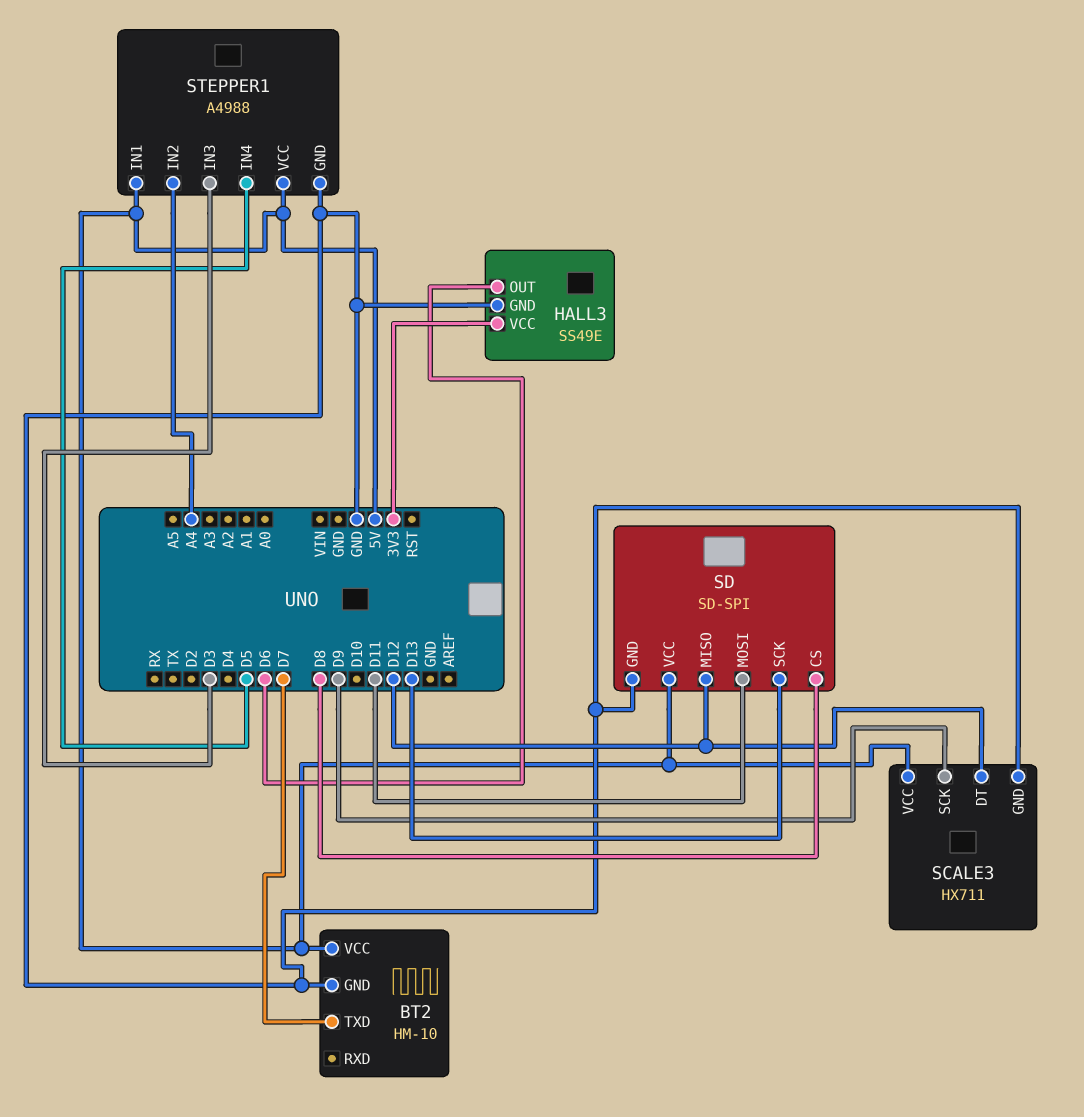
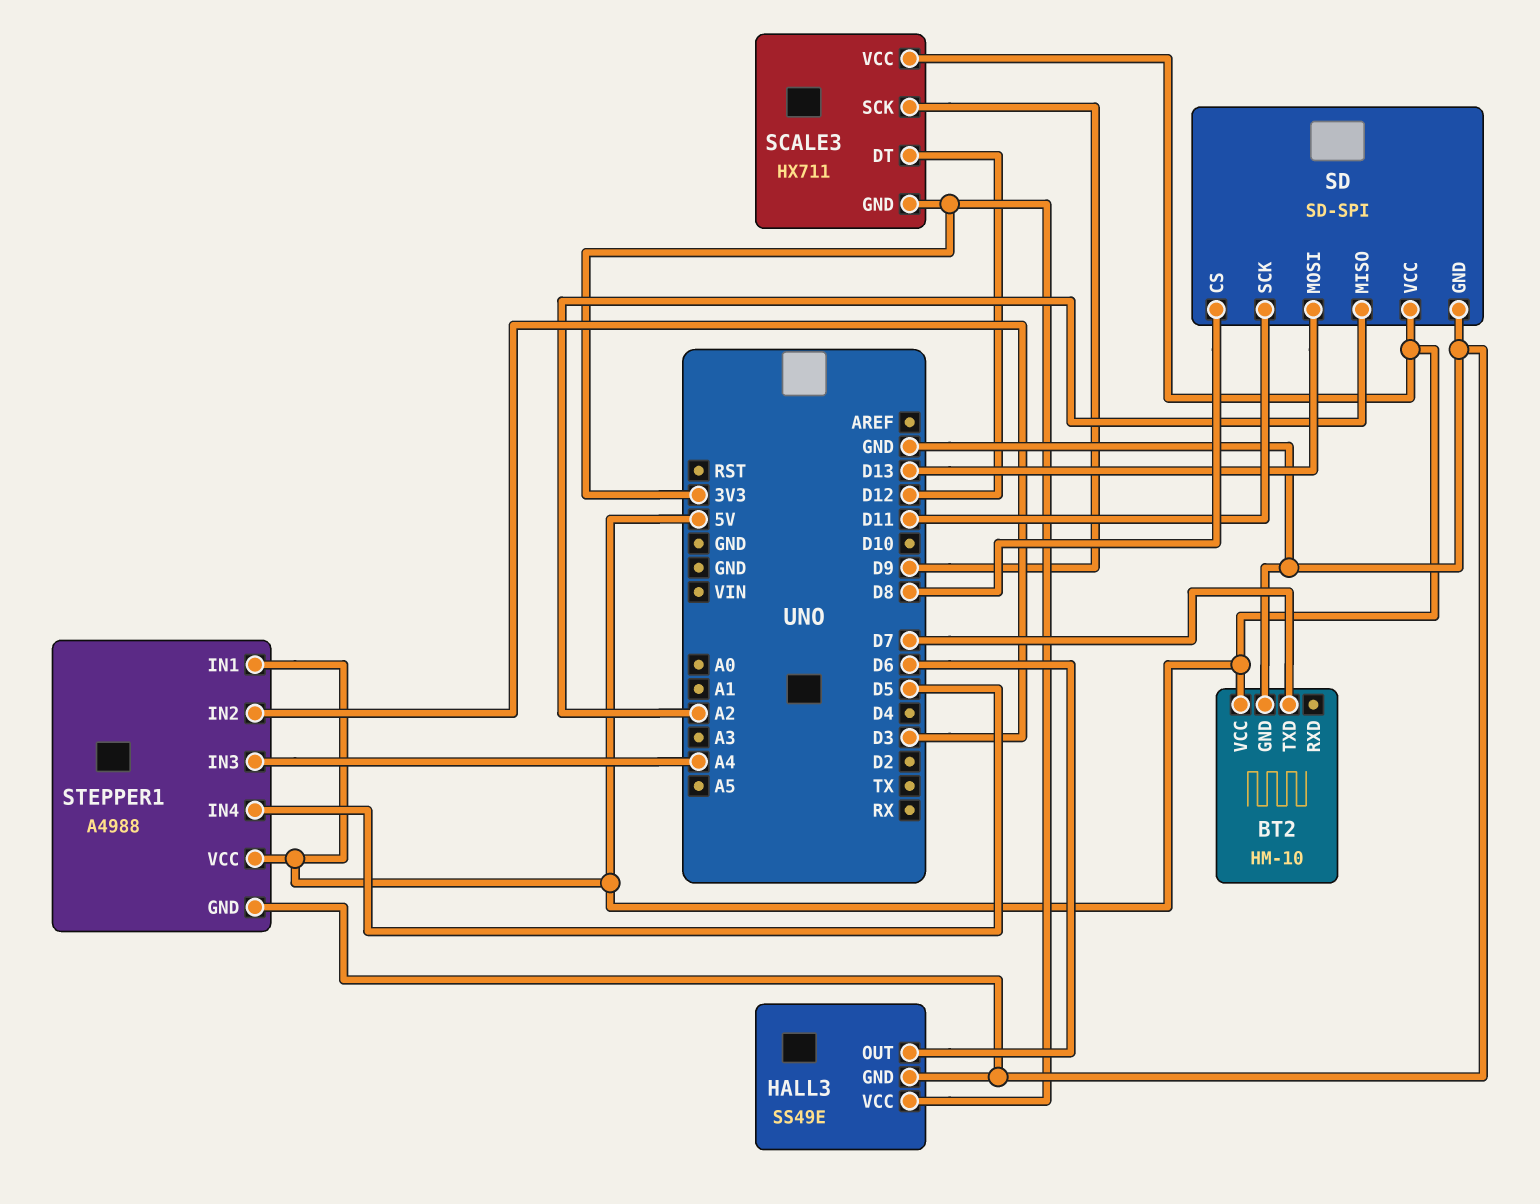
SCALE3 pin GND: GND -> 3V3
SD pin MISO: D12 -> A2
SD pin MOSI: D11 -> D13
SD pin SCK: D13 -> D11
STEPPER1 pin IN2: A4 -> D3
STEPPER1 pin IN3: D3 -> A4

> [WHAT TO WORK ON]: All of the lines above should be printed exactly, minus the pictures.

> [ANSWER FOR THIS EXERCISE]:
SCALE3 pin GND: GND -> 3V3
SD pin MISO: D12 -> A2
SD pin MOSI: D11 -> D13
SD pin SCK: D13 -> D11
STEPPER1 pin IN2: A4 -> D3
STEPPER1 pin IN3: D3 -> A4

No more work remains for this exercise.